__WHAT YOU HAVE TO DO__. Write out nothing but the lines from the one containing "green padlock: 1 -> 2" through the last line below, both included, and without the pictures.

Object state comparisons
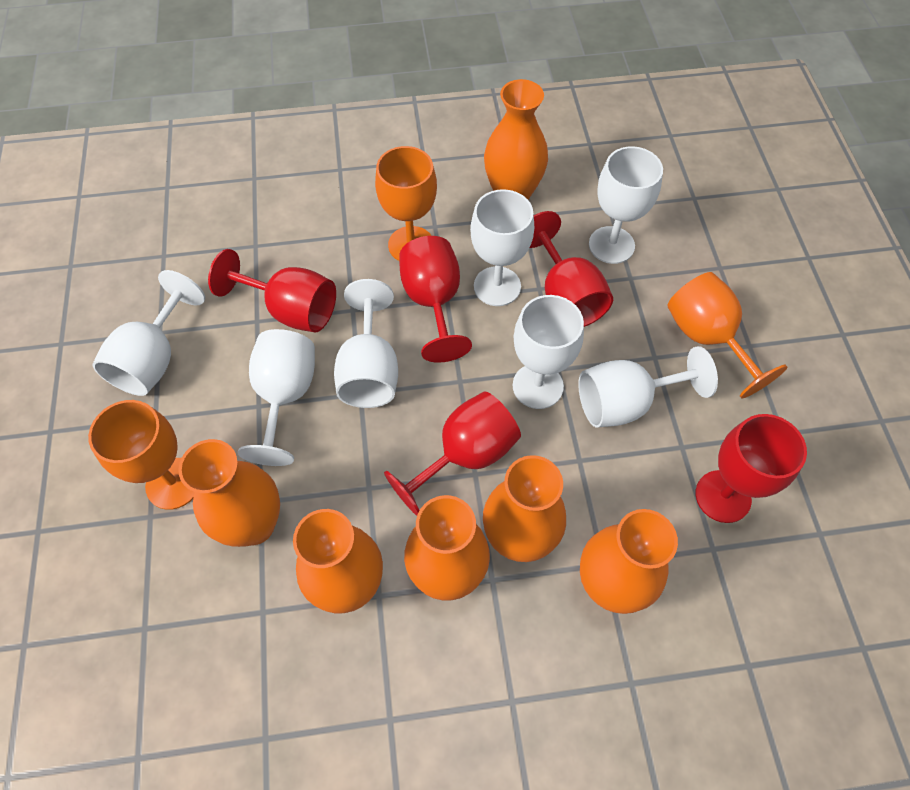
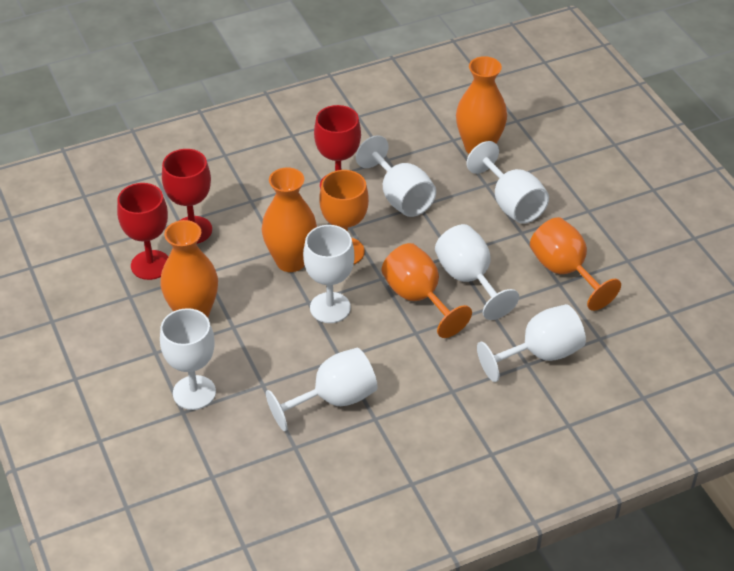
orange vase: 6 -> 3
red goblet: 5 -> 3

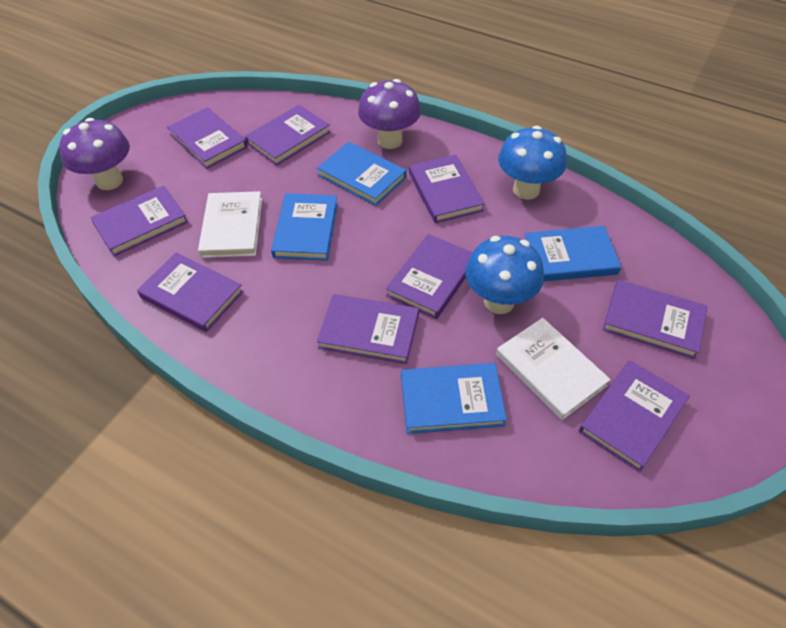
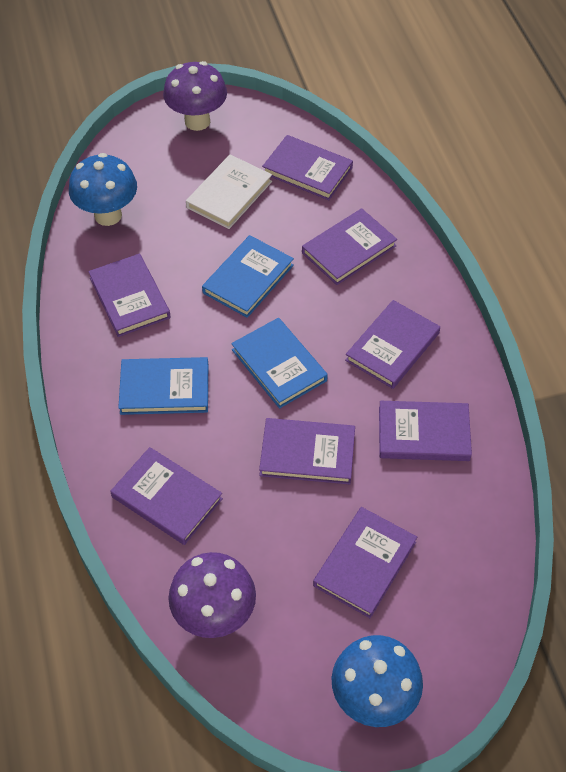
blue book: 4 -> 3
purple book: 9 -> 8
white book: 2 -> 1

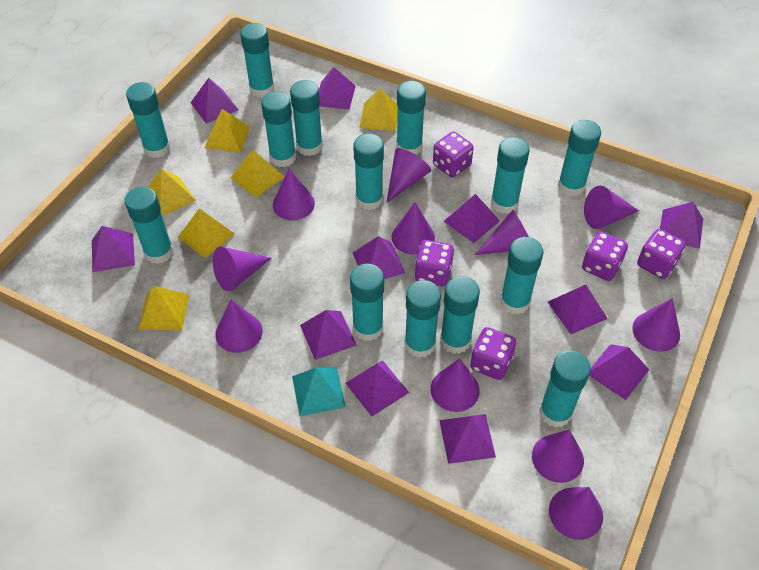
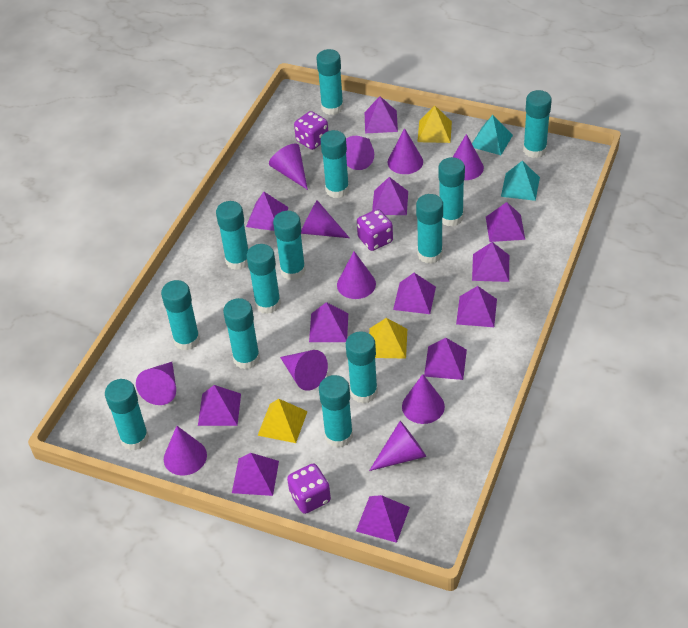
purple dice: 5 -> 3
purple pyramid: 11 -> 12
turquoise glue stick: 14 -> 13
turquoise pyramid: 1 -> 2
yellow pyramid: 6 -> 3

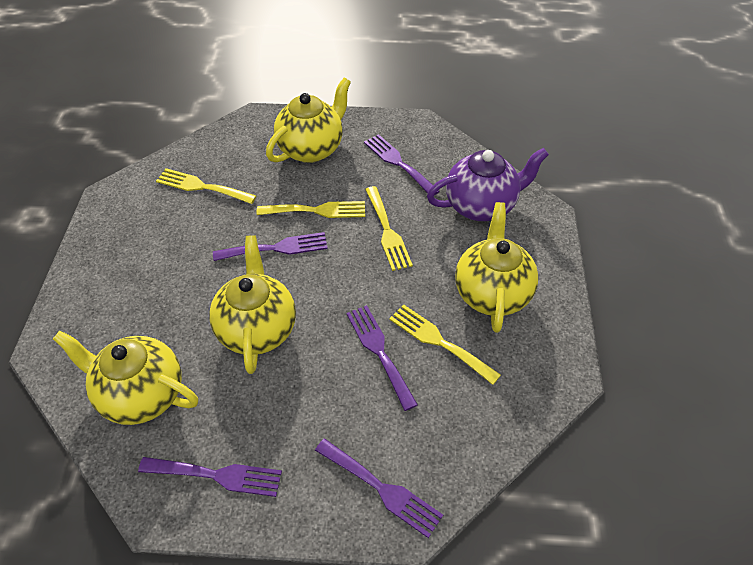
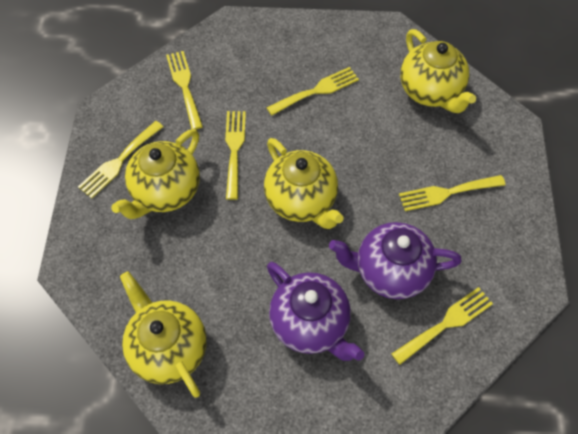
purple fork: 5 -> 0
purple teapot: 1 -> 2
yellow fork: 4 -> 6

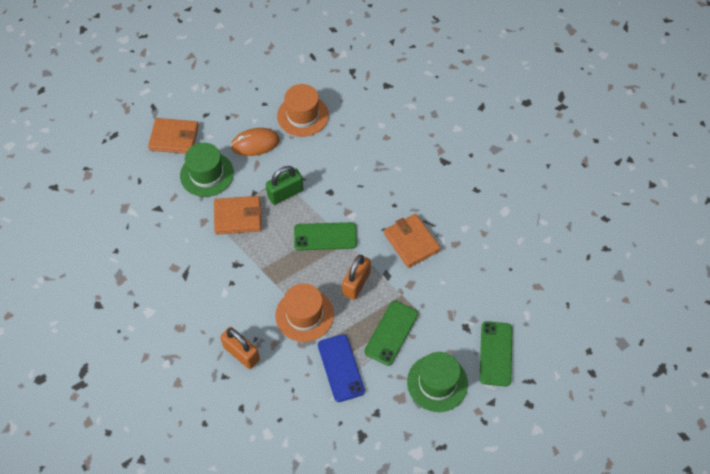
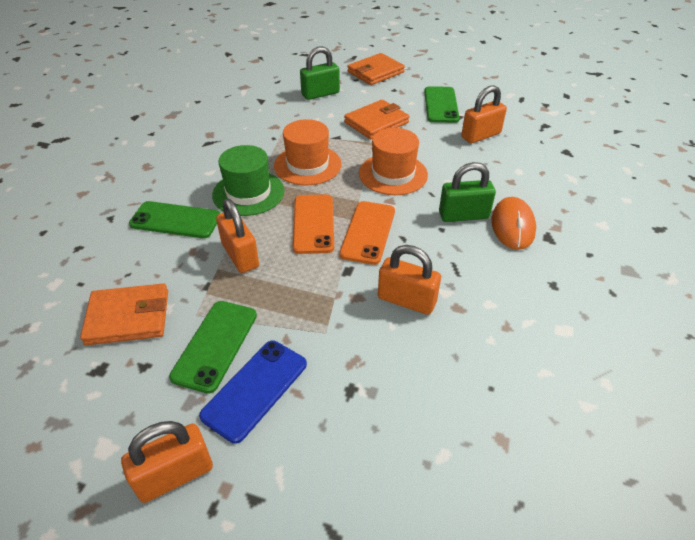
green hat: 2 -> 1
green padlock: 1 -> 2
orange padlock: 2 -> 4
orange phone: 0 -> 2

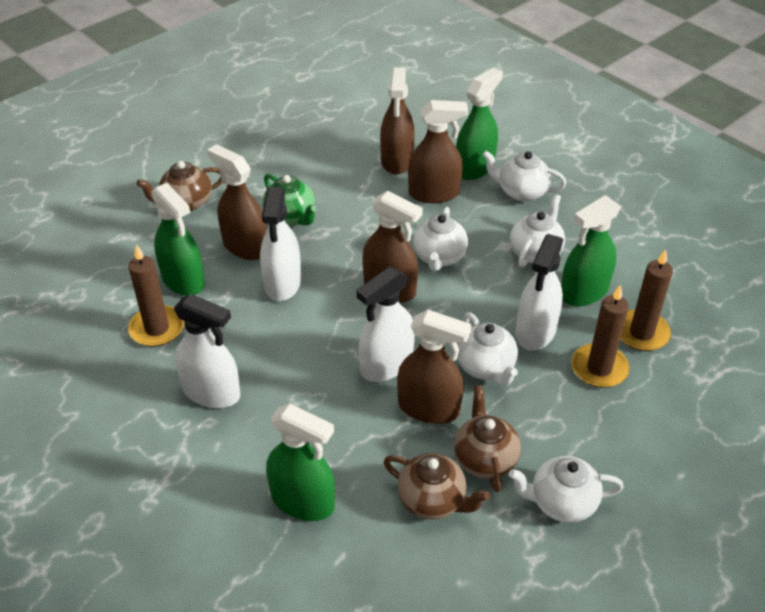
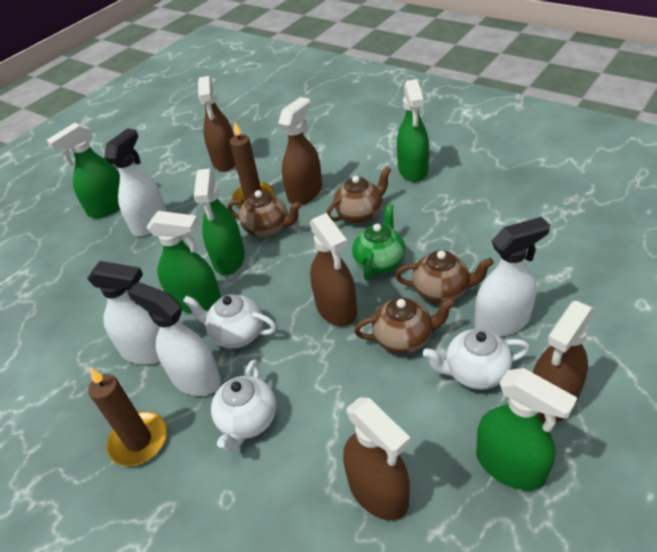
brown candle: 3 -> 2
brown teapot: 3 -> 4
green spray bottle: 4 -> 5
white teapot: 5 -> 3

__SOLUTION FOR THIS PROBLEM__.
green padlock: 1 -> 2
orange padlock: 2 -> 4
orange phone: 0 -> 2

brown candle: 3 -> 2
brown teapot: 3 -> 4
green spray bottle: 4 -> 5
white teapot: 5 -> 3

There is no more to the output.